■ What to work on: Would you reproduce each line below exactly, leaving every picture out?

Given information section start

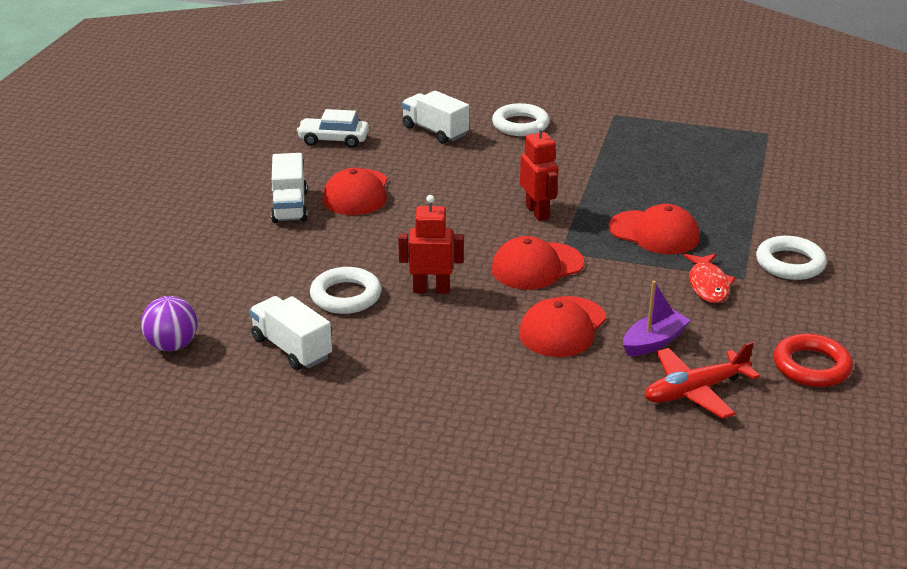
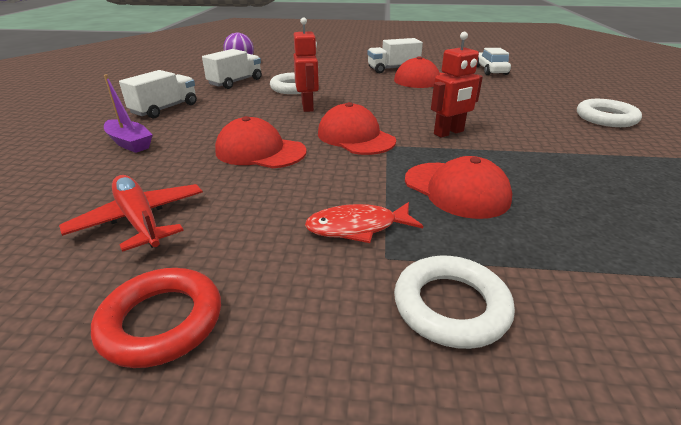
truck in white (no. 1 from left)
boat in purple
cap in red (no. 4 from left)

Given information section end

■ Exercise output:
truck in white (no. 1 from left)
boat in purple
cap in red (no. 4 from left)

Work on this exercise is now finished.